# PROBLEM TO WORK ON
The lines from the top of the records below through the one containing "C3: 12pF (VCC, W2) -> 12pF (DGND, W2)" are to be transcribed exactly, and nothing else is to be added.
== Segment start ==
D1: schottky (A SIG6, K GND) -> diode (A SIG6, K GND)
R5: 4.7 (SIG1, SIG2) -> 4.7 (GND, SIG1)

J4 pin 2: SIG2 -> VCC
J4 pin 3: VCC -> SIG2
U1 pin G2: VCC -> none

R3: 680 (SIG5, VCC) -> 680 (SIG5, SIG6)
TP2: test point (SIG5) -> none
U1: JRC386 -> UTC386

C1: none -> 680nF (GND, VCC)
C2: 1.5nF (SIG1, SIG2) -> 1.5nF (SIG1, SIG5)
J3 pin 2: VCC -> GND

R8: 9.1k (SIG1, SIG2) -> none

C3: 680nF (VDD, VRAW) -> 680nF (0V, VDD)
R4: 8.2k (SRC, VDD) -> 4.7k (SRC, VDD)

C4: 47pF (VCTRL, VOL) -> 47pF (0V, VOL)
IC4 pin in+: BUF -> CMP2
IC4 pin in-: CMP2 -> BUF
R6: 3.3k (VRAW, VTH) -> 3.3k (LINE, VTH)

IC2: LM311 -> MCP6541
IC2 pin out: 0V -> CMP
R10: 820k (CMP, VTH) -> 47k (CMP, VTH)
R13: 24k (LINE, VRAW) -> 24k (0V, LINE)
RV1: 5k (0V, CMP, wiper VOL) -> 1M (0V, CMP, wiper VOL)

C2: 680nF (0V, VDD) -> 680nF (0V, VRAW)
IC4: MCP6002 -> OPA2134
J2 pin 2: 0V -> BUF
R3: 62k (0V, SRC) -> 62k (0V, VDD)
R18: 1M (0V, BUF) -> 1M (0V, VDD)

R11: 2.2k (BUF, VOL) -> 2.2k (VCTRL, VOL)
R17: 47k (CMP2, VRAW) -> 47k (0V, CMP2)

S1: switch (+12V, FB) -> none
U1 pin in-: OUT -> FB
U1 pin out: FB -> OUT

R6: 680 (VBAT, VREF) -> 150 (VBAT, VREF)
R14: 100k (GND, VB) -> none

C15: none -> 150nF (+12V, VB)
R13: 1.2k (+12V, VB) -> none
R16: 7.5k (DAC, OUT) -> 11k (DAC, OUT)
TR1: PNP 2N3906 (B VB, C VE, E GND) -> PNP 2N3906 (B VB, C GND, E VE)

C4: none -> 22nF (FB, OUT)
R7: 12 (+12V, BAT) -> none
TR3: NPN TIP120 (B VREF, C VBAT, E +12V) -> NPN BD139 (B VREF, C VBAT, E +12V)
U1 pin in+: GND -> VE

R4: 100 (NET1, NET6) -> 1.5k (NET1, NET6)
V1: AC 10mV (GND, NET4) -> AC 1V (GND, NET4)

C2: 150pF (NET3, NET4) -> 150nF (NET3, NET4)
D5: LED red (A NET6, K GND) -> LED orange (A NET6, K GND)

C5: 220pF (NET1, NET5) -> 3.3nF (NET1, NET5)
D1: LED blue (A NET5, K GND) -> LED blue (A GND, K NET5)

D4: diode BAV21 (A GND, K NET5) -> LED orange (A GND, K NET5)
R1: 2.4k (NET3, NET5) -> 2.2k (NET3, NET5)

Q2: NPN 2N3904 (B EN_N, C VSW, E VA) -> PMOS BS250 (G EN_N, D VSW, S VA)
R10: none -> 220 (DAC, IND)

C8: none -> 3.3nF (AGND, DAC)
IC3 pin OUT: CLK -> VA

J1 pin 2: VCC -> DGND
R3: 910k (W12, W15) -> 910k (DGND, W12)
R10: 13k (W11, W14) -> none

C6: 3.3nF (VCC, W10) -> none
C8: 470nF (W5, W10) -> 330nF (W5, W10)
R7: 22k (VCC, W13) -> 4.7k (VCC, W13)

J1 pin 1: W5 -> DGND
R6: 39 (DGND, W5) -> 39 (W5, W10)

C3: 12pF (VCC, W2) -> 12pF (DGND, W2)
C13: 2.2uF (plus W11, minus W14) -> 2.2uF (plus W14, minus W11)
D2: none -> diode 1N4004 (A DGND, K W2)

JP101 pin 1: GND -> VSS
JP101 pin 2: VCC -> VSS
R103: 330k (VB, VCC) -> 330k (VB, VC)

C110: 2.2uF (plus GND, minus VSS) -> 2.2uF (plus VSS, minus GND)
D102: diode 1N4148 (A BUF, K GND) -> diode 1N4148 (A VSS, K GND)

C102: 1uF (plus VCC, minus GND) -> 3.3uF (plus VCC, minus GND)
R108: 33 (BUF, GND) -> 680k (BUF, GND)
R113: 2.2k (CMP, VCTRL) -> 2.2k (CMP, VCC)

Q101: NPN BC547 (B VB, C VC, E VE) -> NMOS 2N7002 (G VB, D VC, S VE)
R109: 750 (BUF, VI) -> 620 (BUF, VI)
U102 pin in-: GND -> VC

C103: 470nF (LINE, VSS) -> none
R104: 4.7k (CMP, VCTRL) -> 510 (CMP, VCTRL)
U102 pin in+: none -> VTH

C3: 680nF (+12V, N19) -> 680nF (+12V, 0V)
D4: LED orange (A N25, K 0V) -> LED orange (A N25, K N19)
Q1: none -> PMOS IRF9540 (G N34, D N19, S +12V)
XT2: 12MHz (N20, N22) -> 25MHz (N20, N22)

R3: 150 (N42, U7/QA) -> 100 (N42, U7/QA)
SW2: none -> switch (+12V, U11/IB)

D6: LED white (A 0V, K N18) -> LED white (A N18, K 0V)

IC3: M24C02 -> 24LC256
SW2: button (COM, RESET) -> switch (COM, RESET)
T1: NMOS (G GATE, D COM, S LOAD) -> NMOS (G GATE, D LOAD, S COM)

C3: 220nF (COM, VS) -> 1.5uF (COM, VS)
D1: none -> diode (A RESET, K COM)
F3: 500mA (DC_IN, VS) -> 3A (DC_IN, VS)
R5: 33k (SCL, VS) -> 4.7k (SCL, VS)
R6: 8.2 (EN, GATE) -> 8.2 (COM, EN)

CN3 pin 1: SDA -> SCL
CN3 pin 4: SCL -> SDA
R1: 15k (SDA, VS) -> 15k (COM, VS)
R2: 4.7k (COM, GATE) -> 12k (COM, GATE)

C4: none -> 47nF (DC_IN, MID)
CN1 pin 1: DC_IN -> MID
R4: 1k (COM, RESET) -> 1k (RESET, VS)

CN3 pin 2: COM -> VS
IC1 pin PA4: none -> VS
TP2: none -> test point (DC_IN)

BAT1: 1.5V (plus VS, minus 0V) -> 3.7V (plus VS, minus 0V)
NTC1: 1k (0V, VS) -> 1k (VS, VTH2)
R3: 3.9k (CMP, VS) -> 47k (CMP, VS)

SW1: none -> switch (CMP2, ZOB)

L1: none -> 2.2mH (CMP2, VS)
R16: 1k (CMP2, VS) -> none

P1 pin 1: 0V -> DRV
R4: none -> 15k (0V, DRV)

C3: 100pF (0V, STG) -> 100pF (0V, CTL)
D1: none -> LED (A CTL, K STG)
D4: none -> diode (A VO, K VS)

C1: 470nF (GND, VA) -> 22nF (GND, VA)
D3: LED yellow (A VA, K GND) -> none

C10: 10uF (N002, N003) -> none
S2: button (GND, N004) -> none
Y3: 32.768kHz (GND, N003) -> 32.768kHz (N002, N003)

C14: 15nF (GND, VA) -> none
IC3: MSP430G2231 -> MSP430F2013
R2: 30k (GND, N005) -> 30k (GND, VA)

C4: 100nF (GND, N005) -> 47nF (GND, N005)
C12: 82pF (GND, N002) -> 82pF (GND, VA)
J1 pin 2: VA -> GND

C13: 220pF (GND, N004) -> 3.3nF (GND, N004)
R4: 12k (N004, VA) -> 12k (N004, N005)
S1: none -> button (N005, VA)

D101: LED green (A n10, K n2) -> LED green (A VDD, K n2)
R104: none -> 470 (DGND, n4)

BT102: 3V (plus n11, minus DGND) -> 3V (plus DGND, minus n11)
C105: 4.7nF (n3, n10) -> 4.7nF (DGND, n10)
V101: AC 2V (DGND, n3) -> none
== Segment end ==
# FINISHED EXERCISE
D1: schottky (A SIG6, K GND) -> diode (A SIG6, K GND)
R5: 4.7 (SIG1, SIG2) -> 4.7 (GND, SIG1)

J4 pin 2: SIG2 -> VCC
J4 pin 3: VCC -> SIG2
U1 pin G2: VCC -> none

R3: 680 (SIG5, VCC) -> 680 (SIG5, SIG6)
TP2: test point (SIG5) -> none
U1: JRC386 -> UTC386

C1: none -> 680nF (GND, VCC)
C2: 1.5nF (SIG1, SIG2) -> 1.5nF (SIG1, SIG5)
J3 pin 2: VCC -> GND

R8: 9.1k (SIG1, SIG2) -> none

C3: 680nF (VDD, VRAW) -> 680nF (0V, VDD)
R4: 8.2k (SRC, VDD) -> 4.7k (SRC, VDD)

C4: 47pF (VCTRL, VOL) -> 47pF (0V, VOL)
IC4 pin in+: BUF -> CMP2
IC4 pin in-: CMP2 -> BUF
R6: 3.3k (VRAW, VTH) -> 3.3k (LINE, VTH)

IC2: LM311 -> MCP6541
IC2 pin out: 0V -> CMP
R10: 820k (CMP, VTH) -> 47k (CMP, VTH)
R13: 24k (LINE, VRAW) -> 24k (0V, LINE)
RV1: 5k (0V, CMP, wiper VOL) -> 1M (0V, CMP, wiper VOL)

C2: 680nF (0V, VDD) -> 680nF (0V, VRAW)
IC4: MCP6002 -> OPA2134
J2 pin 2: 0V -> BUF
R3: 62k (0V, SRC) -> 62k (0V, VDD)
R18: 1M (0V, BUF) -> 1M (0V, VDD)

R11: 2.2k (BUF, VOL) -> 2.2k (VCTRL, VOL)
R17: 47k (CMP2, VRAW) -> 47k (0V, CMP2)

S1: switch (+12V, FB) -> none
U1 pin in-: OUT -> FB
U1 pin out: FB -> OUT

R6: 680 (VBAT, VREF) -> 150 (VBAT, VREF)
R14: 100k (GND, VB) -> none

C15: none -> 150nF (+12V, VB)
R13: 1.2k (+12V, VB) -> none
R16: 7.5k (DAC, OUT) -> 11k (DAC, OUT)
TR1: PNP 2N3906 (B VB, C VE, E GND) -> PNP 2N3906 (B VB, C GND, E VE)

C4: none -> 22nF (FB, OUT)
R7: 12 (+12V, BAT) -> none
TR3: NPN TIP120 (B VREF, C VBAT, E +12V) -> NPN BD139 (B VREF, C VBAT, E +12V)
U1 pin in+: GND -> VE

R4: 100 (NET1, NET6) -> 1.5k (NET1, NET6)
V1: AC 10mV (GND, NET4) -> AC 1V (GND, NET4)

C2: 150pF (NET3, NET4) -> 150nF (NET3, NET4)
D5: LED red (A NET6, K GND) -> LED orange (A NET6, K GND)

C5: 220pF (NET1, NET5) -> 3.3nF (NET1, NET5)
D1: LED blue (A NET5, K GND) -> LED blue (A GND, K NET5)

D4: diode BAV21 (A GND, K NET5) -> LED orange (A GND, K NET5)
R1: 2.4k (NET3, NET5) -> 2.2k (NET3, NET5)

Q2: NPN 2N3904 (B EN_N, C VSW, E VA) -> PMOS BS250 (G EN_N, D VSW, S VA)
R10: none -> 220 (DAC, IND)

C8: none -> 3.3nF (AGND, DAC)
IC3 pin OUT: CLK -> VA

J1 pin 2: VCC -> DGND
R3: 910k (W12, W15) -> 910k (DGND, W12)
R10: 13k (W11, W14) -> none

C6: 3.3nF (VCC, W10) -> none
C8: 470nF (W5, W10) -> 330nF (W5, W10)
R7: 22k (VCC, W13) -> 4.7k (VCC, W13)

J1 pin 1: W5 -> DGND
R6: 39 (DGND, W5) -> 39 (W5, W10)

C3: 12pF (VCC, W2) -> 12pF (DGND, W2)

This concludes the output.